> **Task brief**: Exclude the pictures and reproduce the remaining data exactly as written.

> **Data below**:
▬▬▬
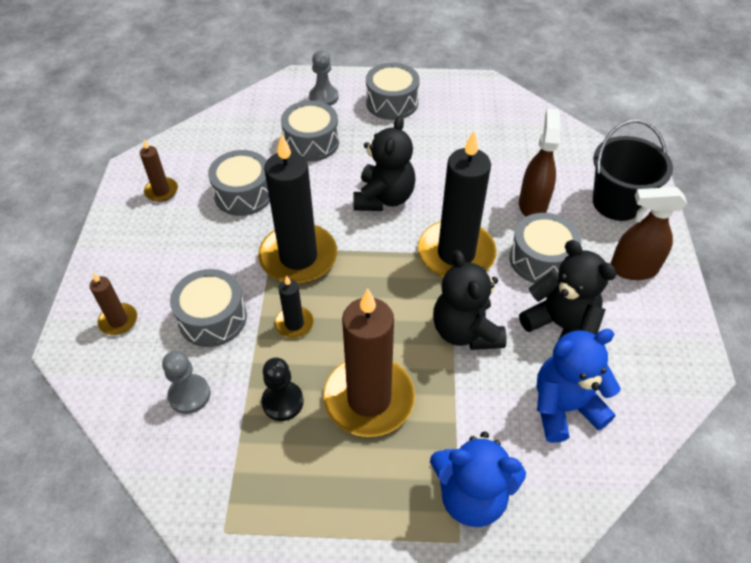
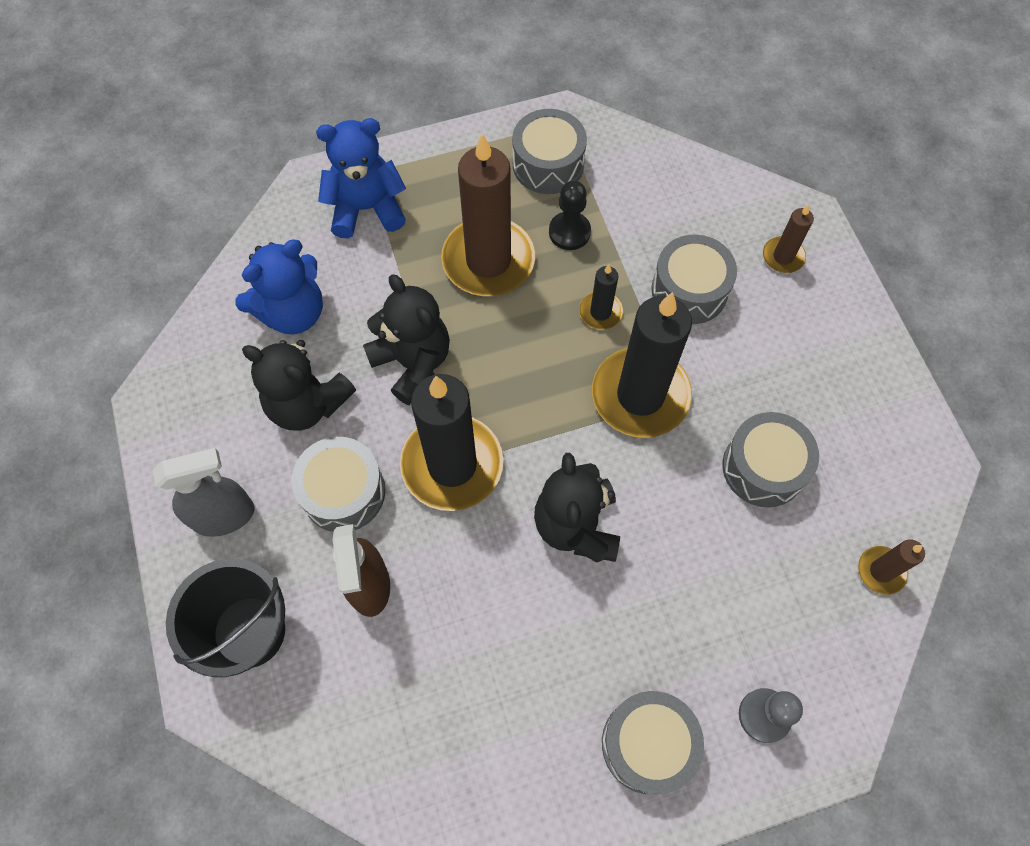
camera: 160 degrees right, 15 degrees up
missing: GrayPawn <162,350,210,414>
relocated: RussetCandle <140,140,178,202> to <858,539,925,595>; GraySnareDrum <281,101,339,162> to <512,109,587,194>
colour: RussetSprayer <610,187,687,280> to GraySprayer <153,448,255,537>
▬▬▬
> **Solution**:
camera: 160 degrees right, 15 degrees up
missing: GrayPawn <162,350,210,414>
relocated: RussetCandle <140,140,178,202> to <858,539,925,595>; GraySnareDrum <281,101,339,162> to <512,109,587,194>
colour: RussetSprayer <610,187,687,280> to GraySprayer <153,448,255,537>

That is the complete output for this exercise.